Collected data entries
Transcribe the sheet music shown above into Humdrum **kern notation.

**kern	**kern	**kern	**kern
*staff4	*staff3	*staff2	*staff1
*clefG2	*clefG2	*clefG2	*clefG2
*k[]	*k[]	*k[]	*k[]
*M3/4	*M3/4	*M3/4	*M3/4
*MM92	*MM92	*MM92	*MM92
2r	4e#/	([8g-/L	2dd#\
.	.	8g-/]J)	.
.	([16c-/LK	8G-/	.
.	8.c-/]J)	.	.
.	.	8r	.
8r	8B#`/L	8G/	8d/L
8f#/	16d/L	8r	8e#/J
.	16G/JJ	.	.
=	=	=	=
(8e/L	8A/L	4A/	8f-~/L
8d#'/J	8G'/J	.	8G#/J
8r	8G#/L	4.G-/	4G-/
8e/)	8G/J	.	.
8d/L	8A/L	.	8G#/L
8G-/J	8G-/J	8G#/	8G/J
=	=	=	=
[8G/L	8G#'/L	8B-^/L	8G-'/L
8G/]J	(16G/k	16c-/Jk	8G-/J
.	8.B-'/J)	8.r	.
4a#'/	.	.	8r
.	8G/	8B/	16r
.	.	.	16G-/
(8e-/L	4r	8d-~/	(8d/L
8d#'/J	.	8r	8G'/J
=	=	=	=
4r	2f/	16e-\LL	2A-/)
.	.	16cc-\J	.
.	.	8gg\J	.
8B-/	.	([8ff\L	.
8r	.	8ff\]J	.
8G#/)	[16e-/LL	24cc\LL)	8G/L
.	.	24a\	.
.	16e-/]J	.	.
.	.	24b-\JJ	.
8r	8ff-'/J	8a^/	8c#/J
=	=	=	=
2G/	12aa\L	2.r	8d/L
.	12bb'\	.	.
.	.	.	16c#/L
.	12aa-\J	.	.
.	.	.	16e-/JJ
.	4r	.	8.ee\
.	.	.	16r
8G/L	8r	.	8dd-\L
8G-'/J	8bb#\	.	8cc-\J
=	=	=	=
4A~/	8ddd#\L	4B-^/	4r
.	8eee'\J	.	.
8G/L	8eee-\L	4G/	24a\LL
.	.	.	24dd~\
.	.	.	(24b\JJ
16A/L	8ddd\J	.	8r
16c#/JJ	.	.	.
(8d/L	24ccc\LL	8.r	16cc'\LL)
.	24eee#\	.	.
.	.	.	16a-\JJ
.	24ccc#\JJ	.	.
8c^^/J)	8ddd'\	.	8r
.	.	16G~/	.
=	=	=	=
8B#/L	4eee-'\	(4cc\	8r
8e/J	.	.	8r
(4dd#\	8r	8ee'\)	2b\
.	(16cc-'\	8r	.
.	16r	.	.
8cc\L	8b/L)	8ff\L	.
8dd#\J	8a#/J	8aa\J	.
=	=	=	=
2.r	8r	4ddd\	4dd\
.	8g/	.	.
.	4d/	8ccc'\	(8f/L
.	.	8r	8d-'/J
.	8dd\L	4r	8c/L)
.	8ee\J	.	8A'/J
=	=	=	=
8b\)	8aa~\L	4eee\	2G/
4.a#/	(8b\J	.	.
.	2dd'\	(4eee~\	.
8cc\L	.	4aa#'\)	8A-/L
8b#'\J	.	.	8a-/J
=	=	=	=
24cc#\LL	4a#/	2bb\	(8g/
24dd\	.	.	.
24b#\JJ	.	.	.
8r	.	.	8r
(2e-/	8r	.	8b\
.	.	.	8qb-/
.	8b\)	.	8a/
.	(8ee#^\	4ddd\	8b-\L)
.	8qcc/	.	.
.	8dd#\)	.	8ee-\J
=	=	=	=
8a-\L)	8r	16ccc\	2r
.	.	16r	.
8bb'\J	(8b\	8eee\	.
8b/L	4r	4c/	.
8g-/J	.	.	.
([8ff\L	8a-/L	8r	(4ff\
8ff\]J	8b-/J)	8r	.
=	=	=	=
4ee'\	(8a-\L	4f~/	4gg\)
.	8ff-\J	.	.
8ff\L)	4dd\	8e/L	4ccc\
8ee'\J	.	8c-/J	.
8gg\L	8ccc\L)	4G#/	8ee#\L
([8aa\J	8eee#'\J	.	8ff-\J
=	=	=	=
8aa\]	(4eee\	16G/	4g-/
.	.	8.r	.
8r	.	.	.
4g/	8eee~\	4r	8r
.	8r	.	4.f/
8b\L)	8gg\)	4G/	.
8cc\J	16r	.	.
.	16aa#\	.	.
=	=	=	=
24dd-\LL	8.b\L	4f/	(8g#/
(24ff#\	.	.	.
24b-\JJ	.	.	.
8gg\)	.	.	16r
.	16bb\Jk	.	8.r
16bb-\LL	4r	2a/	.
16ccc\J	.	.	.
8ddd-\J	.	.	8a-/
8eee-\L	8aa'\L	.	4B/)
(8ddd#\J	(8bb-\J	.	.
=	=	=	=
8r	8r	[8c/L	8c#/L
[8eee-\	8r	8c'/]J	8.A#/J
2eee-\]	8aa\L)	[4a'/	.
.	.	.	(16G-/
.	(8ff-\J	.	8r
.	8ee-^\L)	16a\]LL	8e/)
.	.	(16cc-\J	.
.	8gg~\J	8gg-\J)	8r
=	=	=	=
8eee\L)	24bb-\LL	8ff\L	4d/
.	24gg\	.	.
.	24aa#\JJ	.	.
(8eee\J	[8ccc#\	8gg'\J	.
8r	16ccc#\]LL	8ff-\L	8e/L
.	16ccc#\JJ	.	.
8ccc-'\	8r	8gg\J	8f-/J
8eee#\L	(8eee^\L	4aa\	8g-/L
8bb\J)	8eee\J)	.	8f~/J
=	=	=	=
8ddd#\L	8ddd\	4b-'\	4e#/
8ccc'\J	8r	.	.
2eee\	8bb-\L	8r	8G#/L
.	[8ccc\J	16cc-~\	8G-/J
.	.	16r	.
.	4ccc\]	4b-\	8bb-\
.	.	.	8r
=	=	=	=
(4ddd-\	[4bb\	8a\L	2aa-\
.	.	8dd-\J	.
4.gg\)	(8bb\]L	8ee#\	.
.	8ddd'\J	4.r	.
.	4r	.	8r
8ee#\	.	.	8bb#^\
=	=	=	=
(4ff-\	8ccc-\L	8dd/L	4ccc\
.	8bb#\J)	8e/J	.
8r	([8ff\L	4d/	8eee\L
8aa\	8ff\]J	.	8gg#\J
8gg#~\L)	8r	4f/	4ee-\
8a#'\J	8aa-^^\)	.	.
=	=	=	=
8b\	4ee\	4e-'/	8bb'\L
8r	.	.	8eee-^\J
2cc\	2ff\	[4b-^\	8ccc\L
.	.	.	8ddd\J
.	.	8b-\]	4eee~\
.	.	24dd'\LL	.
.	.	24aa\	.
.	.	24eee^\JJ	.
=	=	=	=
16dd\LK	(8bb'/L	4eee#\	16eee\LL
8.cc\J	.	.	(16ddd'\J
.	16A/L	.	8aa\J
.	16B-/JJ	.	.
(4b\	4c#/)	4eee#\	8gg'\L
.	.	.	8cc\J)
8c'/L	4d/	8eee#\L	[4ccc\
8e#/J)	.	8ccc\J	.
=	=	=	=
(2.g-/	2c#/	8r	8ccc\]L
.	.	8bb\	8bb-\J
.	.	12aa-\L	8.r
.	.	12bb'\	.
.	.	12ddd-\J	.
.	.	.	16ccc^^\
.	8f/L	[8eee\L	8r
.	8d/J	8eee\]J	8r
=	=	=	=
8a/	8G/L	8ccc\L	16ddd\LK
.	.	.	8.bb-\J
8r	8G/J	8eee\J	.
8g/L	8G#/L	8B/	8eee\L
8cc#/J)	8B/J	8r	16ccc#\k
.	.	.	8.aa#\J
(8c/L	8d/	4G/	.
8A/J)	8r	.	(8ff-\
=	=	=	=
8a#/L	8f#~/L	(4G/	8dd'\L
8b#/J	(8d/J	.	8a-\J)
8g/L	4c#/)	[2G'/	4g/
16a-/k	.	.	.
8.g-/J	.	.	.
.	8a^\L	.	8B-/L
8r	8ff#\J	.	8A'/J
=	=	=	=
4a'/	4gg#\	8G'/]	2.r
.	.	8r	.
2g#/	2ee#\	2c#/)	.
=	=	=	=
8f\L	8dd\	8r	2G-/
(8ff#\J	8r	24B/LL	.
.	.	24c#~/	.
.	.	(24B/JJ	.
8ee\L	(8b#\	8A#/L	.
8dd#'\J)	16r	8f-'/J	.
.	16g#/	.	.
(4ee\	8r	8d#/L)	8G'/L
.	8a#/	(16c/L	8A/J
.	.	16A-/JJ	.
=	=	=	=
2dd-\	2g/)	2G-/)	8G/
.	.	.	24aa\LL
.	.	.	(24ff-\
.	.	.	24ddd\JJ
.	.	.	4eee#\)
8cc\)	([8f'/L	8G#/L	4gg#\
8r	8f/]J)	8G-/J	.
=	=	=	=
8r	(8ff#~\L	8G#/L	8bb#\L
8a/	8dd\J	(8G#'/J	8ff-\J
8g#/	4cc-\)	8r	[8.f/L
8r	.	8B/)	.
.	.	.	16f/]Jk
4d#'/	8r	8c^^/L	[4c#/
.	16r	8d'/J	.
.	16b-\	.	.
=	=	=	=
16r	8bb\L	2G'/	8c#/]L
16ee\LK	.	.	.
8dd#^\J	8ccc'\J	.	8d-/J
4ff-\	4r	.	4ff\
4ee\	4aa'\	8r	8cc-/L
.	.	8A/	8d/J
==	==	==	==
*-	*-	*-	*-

---

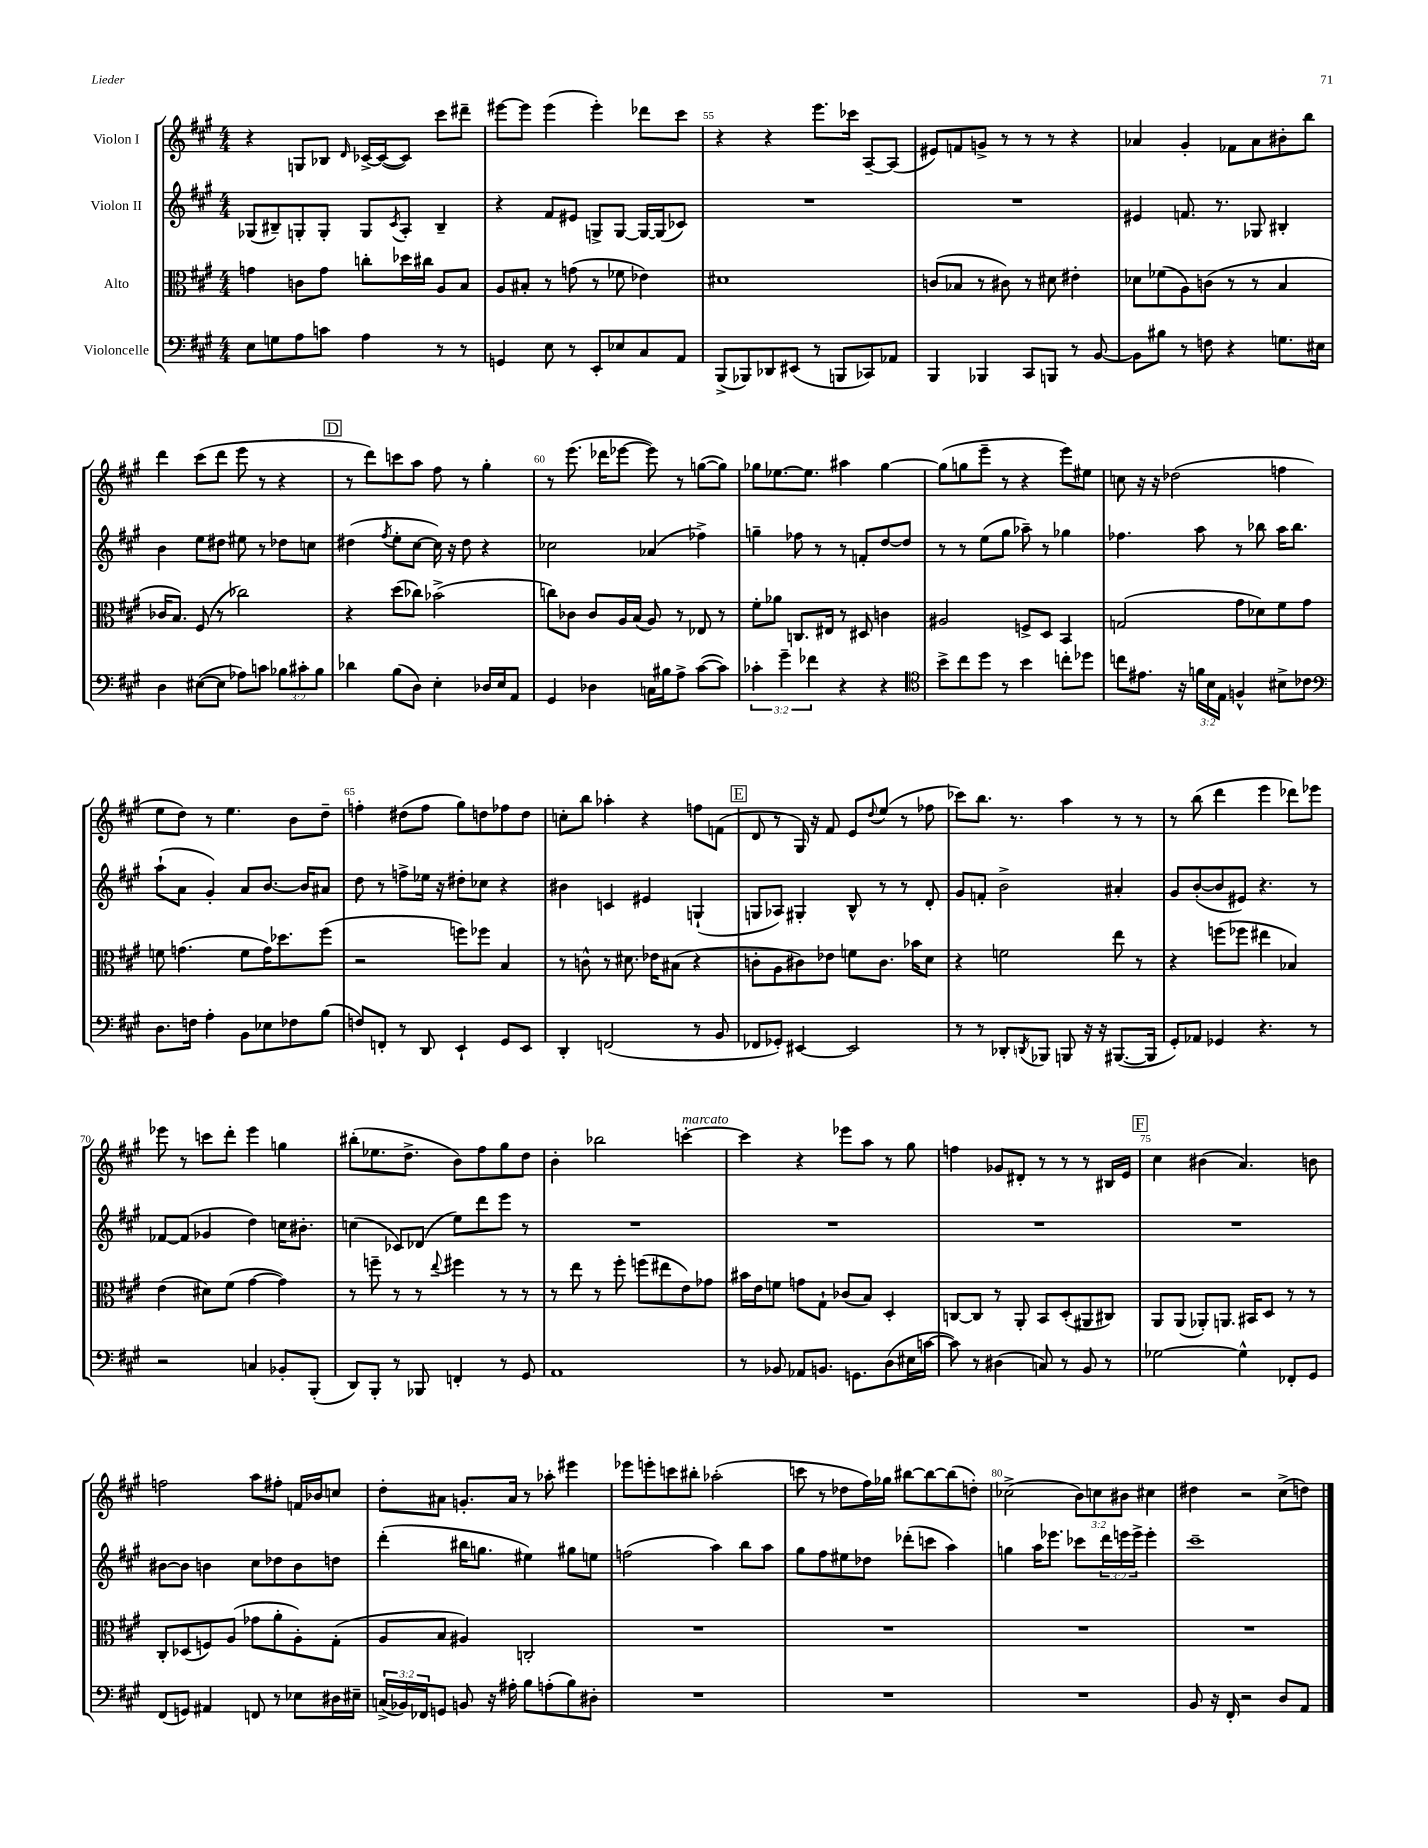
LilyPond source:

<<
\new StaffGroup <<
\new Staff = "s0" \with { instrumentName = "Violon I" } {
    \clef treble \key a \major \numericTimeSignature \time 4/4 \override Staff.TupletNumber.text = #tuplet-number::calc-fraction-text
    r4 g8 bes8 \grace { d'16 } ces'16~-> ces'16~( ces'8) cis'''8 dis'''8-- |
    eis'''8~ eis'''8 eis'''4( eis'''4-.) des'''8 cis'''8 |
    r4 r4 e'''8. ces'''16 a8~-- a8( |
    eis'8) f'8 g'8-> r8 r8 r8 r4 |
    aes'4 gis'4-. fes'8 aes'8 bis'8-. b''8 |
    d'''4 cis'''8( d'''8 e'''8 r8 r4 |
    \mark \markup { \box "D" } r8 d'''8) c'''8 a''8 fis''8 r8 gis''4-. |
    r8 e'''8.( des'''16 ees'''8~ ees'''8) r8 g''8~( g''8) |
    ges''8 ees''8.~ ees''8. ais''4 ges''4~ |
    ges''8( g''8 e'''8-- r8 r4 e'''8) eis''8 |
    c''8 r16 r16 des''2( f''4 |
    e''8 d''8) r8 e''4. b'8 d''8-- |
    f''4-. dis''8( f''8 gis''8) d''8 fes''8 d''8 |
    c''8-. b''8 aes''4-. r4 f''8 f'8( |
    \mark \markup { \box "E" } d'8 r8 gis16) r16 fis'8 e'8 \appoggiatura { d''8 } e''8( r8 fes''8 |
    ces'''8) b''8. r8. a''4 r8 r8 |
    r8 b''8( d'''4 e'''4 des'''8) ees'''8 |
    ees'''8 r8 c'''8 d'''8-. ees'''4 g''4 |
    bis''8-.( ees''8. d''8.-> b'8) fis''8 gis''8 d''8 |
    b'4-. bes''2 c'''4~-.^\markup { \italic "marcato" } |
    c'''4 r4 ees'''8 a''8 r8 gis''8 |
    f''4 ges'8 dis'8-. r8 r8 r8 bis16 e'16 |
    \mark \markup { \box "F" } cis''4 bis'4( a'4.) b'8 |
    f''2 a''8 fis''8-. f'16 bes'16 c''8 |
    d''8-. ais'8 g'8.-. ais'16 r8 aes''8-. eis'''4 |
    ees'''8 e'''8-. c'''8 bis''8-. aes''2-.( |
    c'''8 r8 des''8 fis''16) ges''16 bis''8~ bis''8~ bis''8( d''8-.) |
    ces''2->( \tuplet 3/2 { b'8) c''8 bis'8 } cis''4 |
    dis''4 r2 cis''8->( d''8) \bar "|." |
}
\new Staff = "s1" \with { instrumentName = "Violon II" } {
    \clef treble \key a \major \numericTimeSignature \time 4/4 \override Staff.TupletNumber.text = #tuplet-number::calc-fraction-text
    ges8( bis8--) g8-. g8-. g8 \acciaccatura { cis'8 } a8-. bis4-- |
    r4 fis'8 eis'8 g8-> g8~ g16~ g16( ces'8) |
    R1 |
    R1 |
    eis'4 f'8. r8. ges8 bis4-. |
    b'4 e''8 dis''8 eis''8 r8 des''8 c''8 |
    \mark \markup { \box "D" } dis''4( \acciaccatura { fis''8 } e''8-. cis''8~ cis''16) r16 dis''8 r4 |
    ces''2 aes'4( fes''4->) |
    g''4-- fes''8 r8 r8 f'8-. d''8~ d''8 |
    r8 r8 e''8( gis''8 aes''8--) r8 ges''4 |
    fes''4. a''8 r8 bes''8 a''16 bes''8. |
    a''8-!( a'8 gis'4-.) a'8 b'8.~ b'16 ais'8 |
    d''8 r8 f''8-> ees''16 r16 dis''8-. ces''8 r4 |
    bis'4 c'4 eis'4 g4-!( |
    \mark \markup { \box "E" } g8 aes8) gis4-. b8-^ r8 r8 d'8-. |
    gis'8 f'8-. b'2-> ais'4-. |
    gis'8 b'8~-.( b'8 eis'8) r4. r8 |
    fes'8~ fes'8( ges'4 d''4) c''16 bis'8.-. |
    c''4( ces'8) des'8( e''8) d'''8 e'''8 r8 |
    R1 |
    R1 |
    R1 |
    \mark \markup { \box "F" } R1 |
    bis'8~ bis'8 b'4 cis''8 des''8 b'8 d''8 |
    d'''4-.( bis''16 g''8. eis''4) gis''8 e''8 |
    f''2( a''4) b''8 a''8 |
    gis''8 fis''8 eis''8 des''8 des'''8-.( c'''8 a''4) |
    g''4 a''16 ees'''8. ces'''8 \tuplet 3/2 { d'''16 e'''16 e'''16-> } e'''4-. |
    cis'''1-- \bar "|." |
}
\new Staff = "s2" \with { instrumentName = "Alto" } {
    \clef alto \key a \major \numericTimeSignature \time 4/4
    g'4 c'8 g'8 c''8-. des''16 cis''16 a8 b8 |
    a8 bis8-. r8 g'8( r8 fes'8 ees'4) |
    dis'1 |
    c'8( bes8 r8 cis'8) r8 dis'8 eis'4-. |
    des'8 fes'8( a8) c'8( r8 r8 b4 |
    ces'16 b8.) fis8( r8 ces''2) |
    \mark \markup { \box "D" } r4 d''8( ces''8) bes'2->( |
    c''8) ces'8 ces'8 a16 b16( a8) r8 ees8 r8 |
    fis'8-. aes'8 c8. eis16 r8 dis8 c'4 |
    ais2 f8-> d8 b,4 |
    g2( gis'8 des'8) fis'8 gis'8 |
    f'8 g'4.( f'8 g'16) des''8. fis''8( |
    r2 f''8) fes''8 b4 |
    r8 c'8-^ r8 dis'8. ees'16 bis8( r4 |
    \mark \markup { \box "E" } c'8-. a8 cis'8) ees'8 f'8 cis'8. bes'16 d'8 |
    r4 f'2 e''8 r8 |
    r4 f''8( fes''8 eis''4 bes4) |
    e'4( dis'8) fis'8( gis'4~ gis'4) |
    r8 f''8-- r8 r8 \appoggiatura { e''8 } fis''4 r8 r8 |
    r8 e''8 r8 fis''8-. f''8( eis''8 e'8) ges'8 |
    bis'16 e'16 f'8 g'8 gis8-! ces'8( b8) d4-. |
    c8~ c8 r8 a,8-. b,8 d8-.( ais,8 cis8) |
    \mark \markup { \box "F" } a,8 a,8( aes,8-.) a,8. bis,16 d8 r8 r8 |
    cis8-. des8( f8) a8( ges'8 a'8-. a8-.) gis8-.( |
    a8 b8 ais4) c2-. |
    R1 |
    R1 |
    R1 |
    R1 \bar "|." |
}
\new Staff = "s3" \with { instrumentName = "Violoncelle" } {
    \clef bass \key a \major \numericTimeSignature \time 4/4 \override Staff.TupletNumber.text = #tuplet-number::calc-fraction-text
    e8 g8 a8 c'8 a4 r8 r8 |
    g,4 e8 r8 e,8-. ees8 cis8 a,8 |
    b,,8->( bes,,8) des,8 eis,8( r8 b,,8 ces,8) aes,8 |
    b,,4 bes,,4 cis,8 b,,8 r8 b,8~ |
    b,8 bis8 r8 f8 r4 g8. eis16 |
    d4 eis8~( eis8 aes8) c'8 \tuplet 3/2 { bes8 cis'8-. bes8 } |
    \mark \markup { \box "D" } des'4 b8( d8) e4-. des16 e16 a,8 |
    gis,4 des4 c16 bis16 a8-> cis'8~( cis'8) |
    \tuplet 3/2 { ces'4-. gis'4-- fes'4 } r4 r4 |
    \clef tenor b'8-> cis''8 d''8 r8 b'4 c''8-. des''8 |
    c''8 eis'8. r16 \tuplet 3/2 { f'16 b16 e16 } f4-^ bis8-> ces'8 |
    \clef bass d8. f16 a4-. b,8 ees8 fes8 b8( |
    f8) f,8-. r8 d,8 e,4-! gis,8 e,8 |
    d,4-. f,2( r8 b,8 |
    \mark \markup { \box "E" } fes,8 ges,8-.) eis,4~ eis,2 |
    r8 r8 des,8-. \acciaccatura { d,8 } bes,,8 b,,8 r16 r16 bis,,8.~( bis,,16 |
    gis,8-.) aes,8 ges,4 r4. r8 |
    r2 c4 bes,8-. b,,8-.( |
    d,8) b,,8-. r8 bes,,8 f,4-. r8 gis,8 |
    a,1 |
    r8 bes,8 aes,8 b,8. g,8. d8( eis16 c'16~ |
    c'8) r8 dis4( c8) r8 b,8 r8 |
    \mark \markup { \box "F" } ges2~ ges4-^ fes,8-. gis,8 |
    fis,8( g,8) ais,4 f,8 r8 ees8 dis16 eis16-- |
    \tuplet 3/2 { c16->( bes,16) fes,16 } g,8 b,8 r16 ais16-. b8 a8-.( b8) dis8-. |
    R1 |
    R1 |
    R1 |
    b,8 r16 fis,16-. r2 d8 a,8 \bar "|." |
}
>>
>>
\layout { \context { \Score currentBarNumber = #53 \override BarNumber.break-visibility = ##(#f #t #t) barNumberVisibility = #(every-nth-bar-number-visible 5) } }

## What to do
Pull out every line of the records above that contains the string "appoggiatura", copying each one in full.

## Answer below
    \mark \markup { \box "E" } d'8 r8 gis16) r16 fis'8 e'8 \appoggiatura { d''8 } e''8( r8 fes''8 |
    r8 f''8-- r8 r8 \appoggiatura { e''8 } fis''4 r8 r8 |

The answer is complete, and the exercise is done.